- Exercise
Whenever a line below holds the word "brown", count it; please give only the final number.

- Data listing
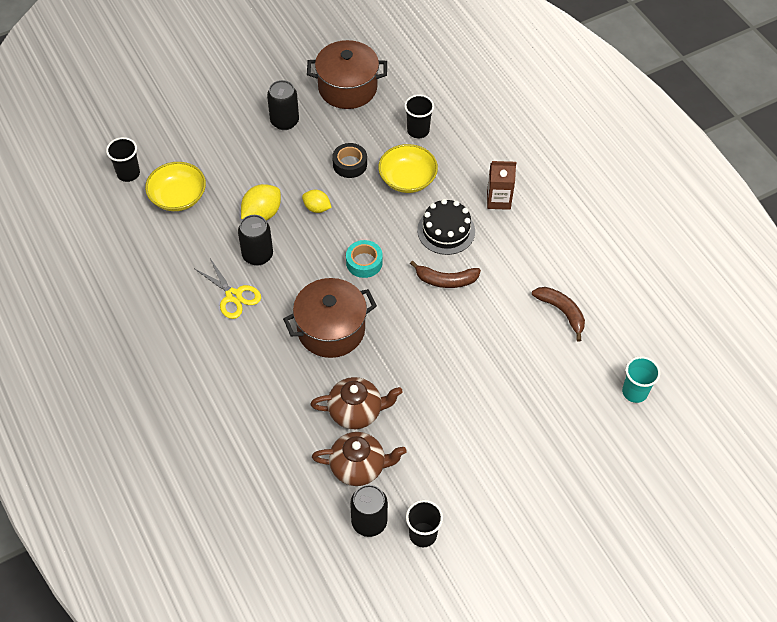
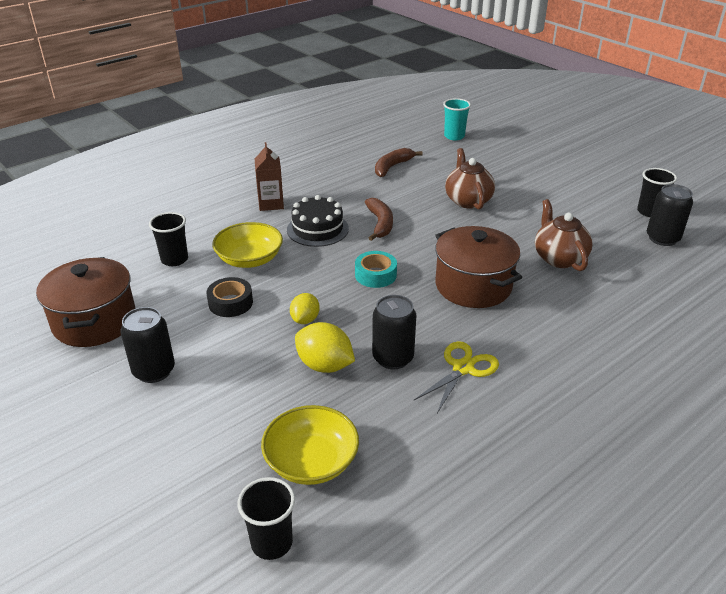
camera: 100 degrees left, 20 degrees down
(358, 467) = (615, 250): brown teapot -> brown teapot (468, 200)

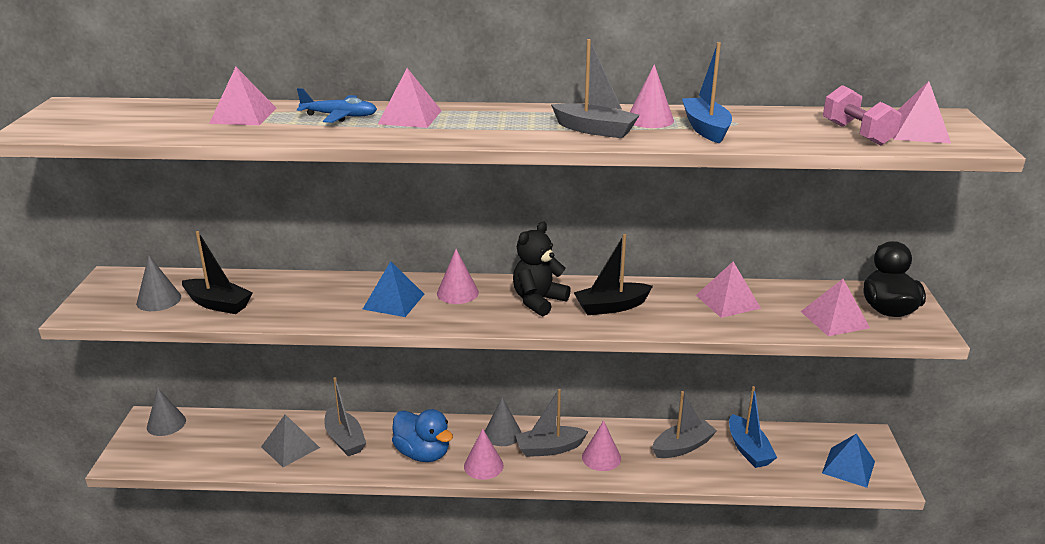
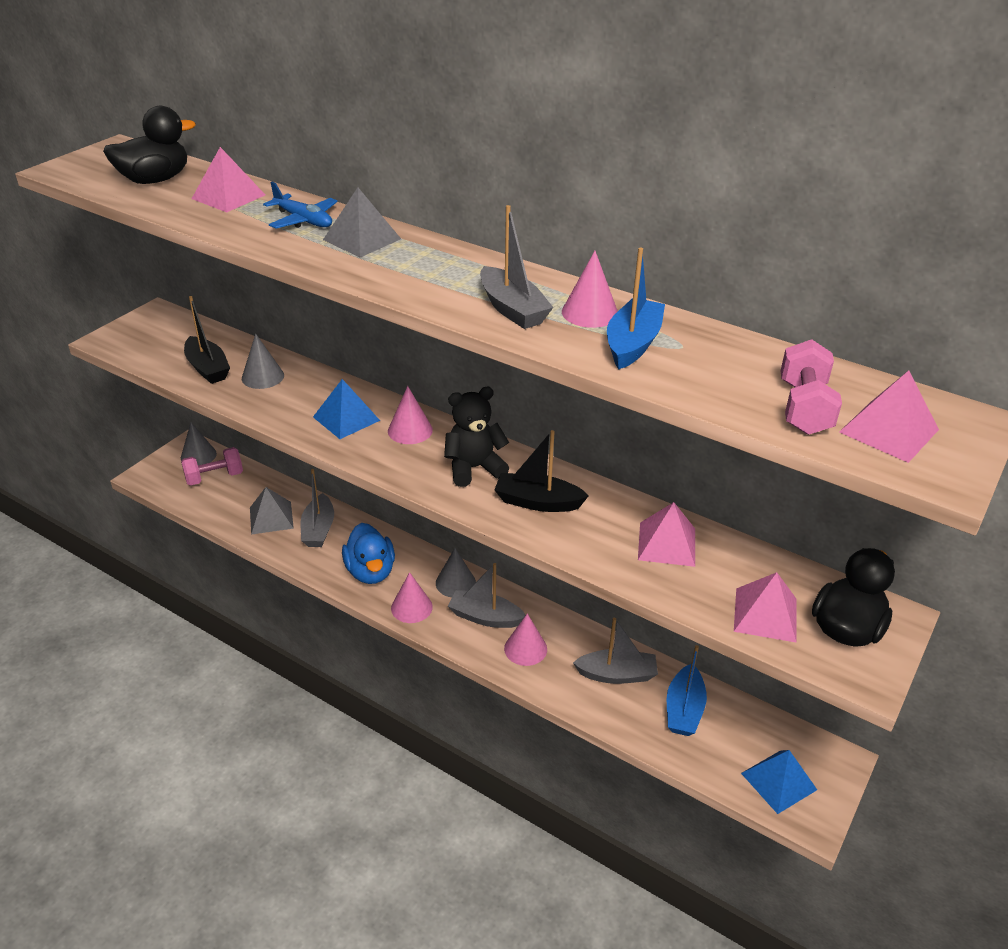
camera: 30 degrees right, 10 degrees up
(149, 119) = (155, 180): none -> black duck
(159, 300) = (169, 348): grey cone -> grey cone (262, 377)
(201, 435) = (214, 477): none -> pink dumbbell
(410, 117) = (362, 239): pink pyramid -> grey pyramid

---

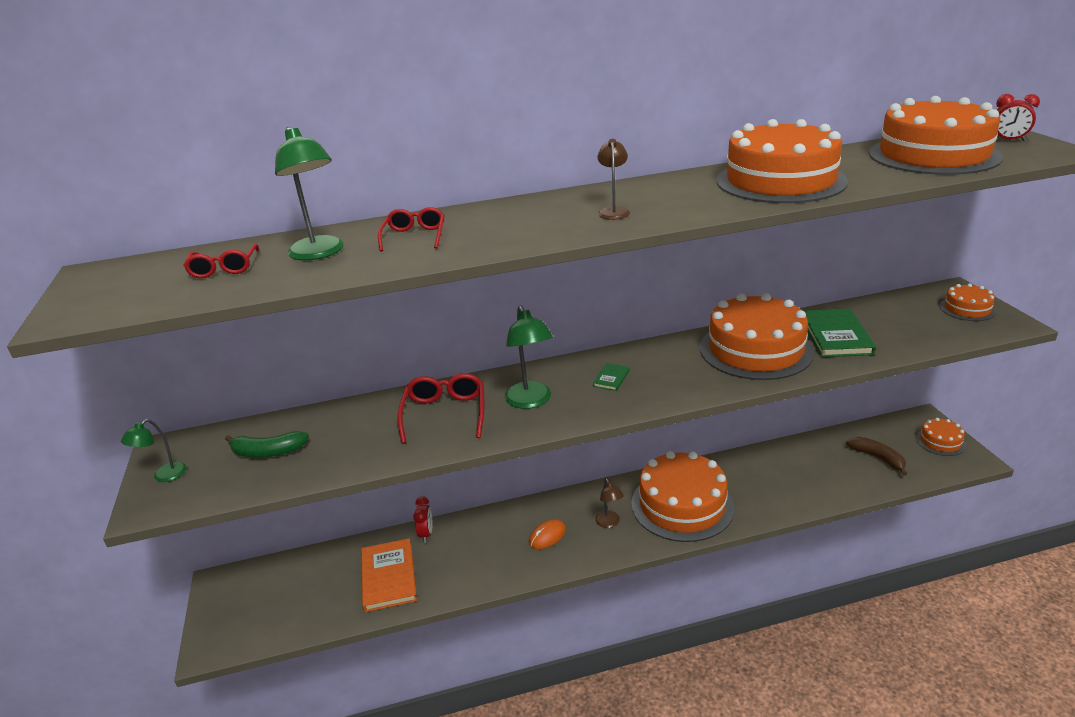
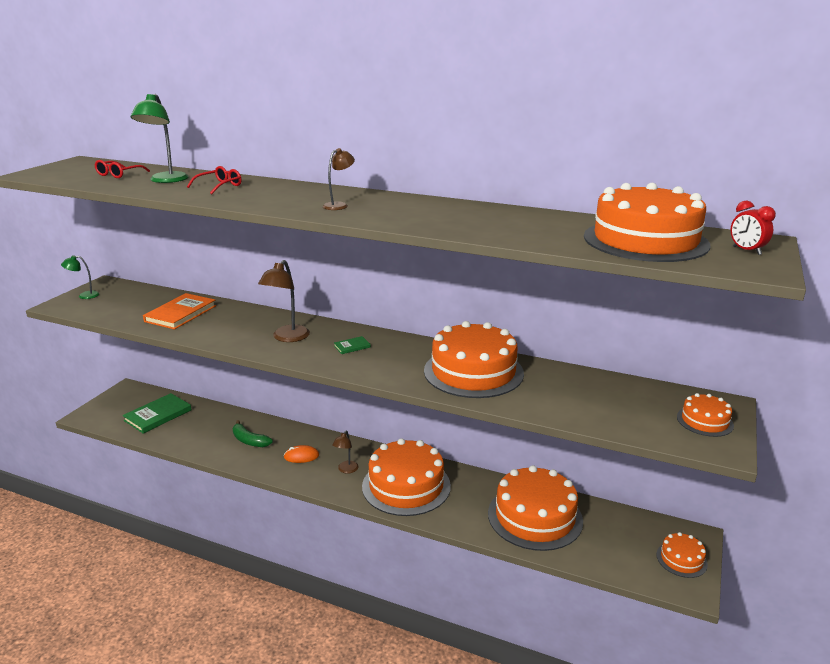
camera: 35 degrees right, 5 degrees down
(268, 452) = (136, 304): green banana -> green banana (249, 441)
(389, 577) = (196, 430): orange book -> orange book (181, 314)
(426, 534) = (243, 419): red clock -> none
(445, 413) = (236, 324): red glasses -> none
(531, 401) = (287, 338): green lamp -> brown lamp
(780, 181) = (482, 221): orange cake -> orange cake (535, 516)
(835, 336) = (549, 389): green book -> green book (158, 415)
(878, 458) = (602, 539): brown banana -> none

- Answer box
3